◆ STUDY MATERIAL

+--

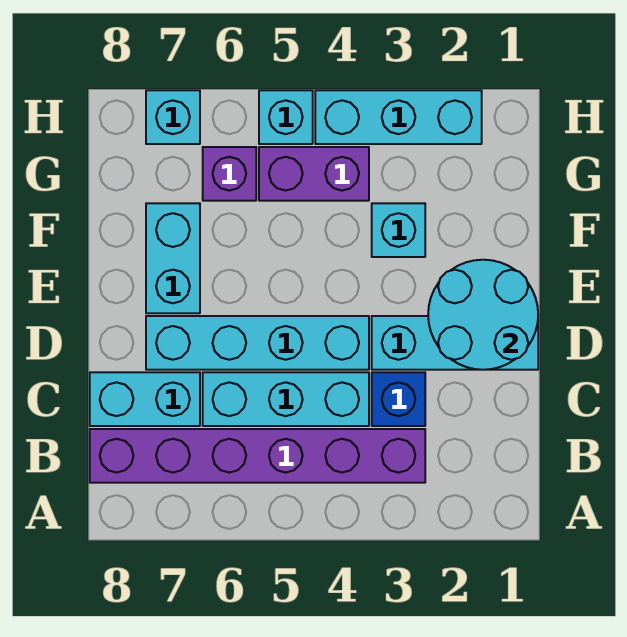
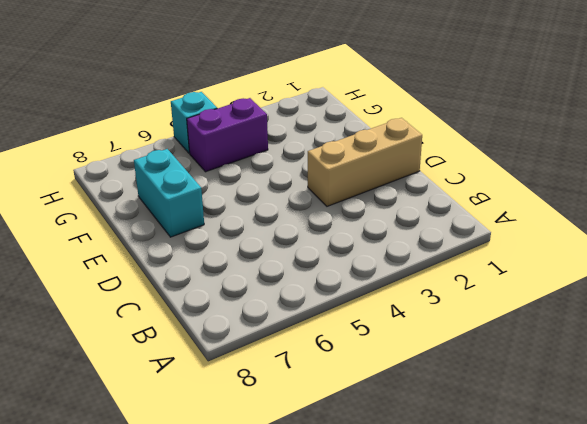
tan brick D1:D3 level 1 -> cyan brick D1:D3 level 1
none -> purple brick B3:B8 level 1
none -> blue brick C3 level 1
none -> cyan brick C4:C6 level 1

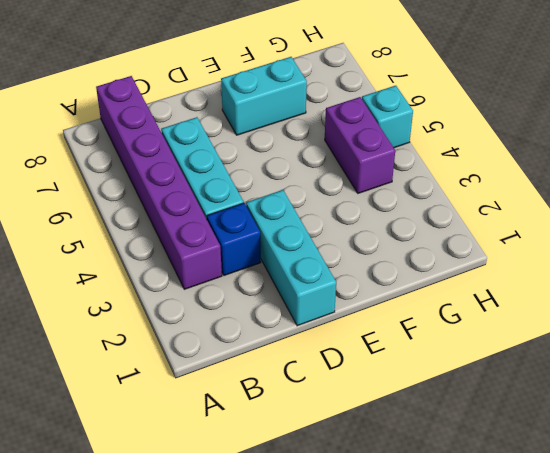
none -> cyan brick C7:C8 level 1
none -> cyan brick D4:D7 level 1
none -> cyan brick F3 level 1

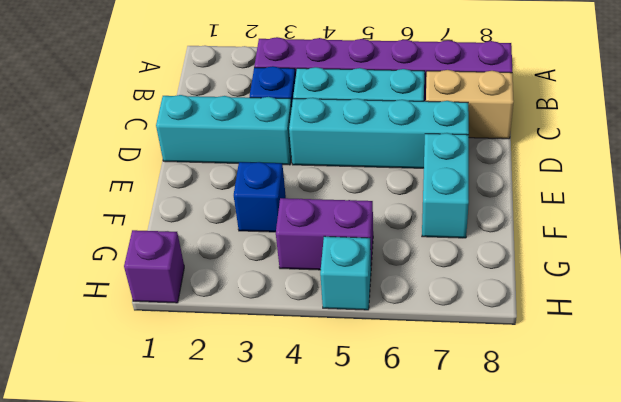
tan brick C7:C8 level 1 -> cyan brick C7:C8 level 1
blue brick F3 level 1 -> cyan brick F3 level 1
purple brick H1 level 1 -> purple brick G6 level 1
none -> cyan brick H2:H4 level 1
none -> cyan brick H7 level 1
none -> cyan round brick D1:E2 level 2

+--

◆ WHAT THE EXERCISE ASKS
Retype the lines above exactly as they appear, from the line containing "none -> cyan brick C4:C6 level 1" through the line containing "purple brick H1", and leave out any pictures.

◆ RESPONSE
none -> cyan brick C4:C6 level 1

none -> cyan brick C7:C8 level 1
none -> cyan brick D4:D7 level 1
none -> cyan brick F3 level 1

tan brick C7:C8 level 1 -> cyan brick C7:C8 level 1
blue brick F3 level 1 -> cyan brick F3 level 1
purple brick H1 level 1 -> purple brick G6 level 1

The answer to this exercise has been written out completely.